[[ The data open ]]

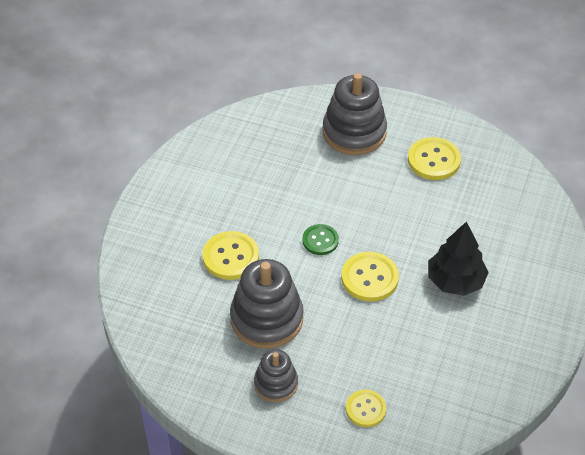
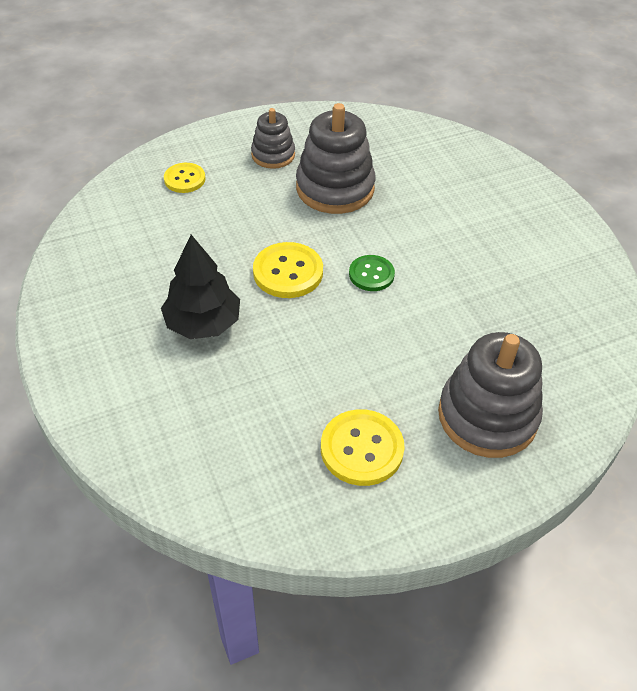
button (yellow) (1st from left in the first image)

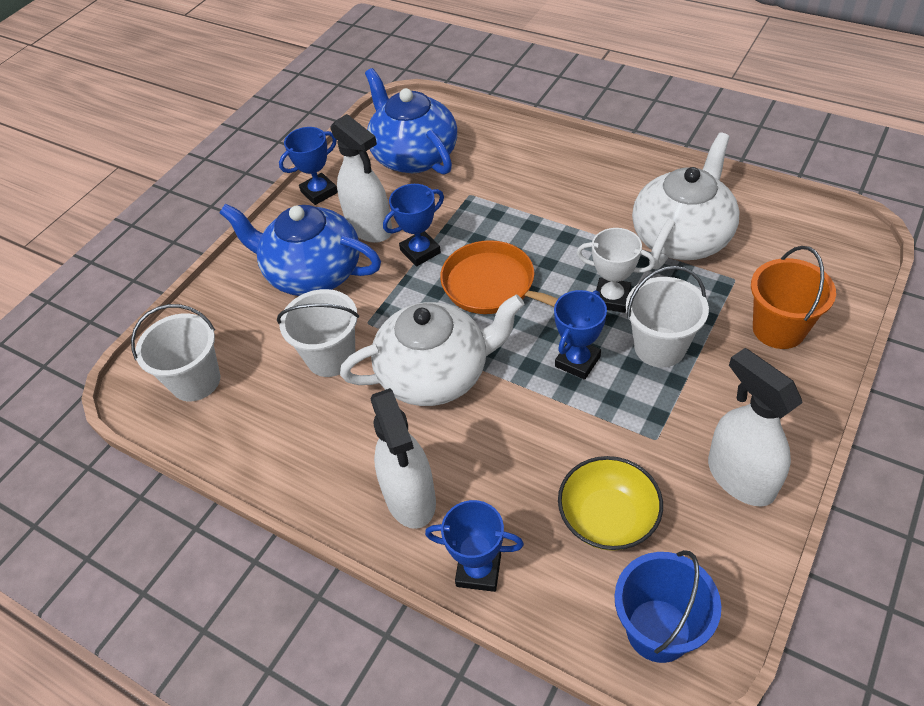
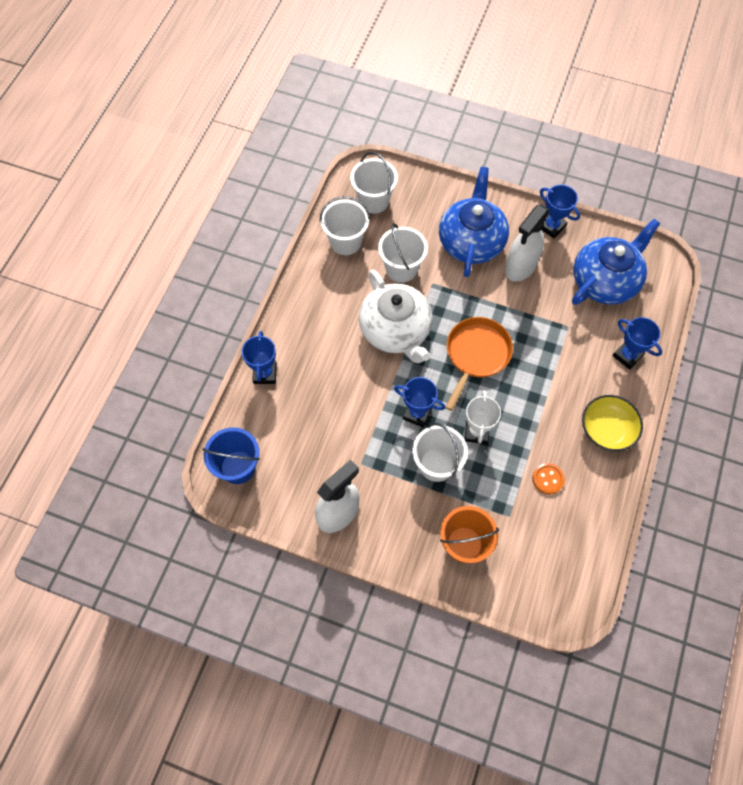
spray bottle (white) (2nd from left in the first image); trophy (blue) (4th from left); bowl (yellow); button (orange); bucket (white) (1st from left)

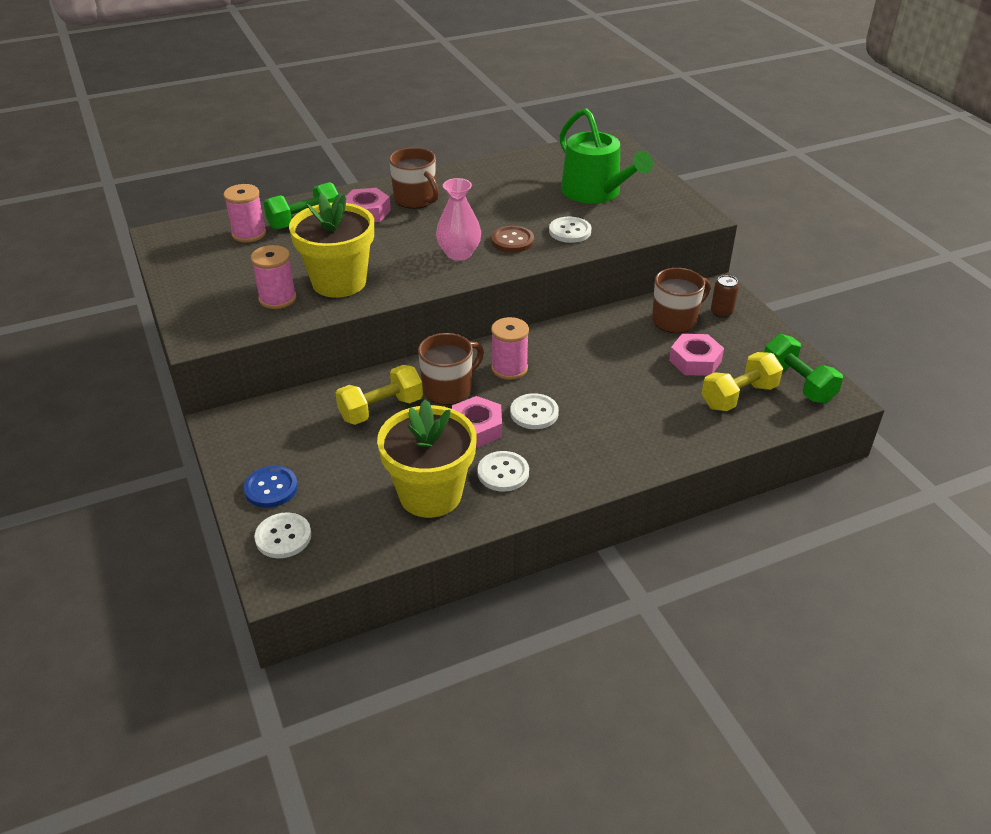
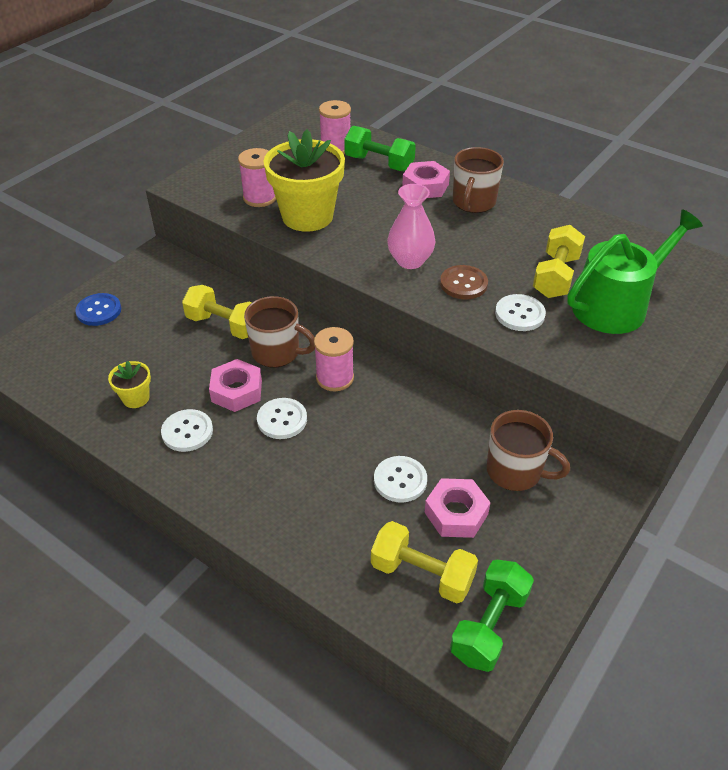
button (white) (3rd from left); flower pot (yellow) (1st from left); watering can (green); can (brown); dumbbell (yellow) (3rd from left)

[[ The data closed ]]

◆ Requirement: Print the material above exactly, skipping its images.

◆ Answer to this task:
button (yellow) (1st from left in the first image)

spray bottle (white) (2nd from left in the first image); trophy (blue) (4th from left); bowl (yellow); button (orange); bucket (white) (1st from left)

button (white) (3rd from left); flower pot (yellow) (1st from left); watering can (green); can (brown); dumbbell (yellow) (3rd from left)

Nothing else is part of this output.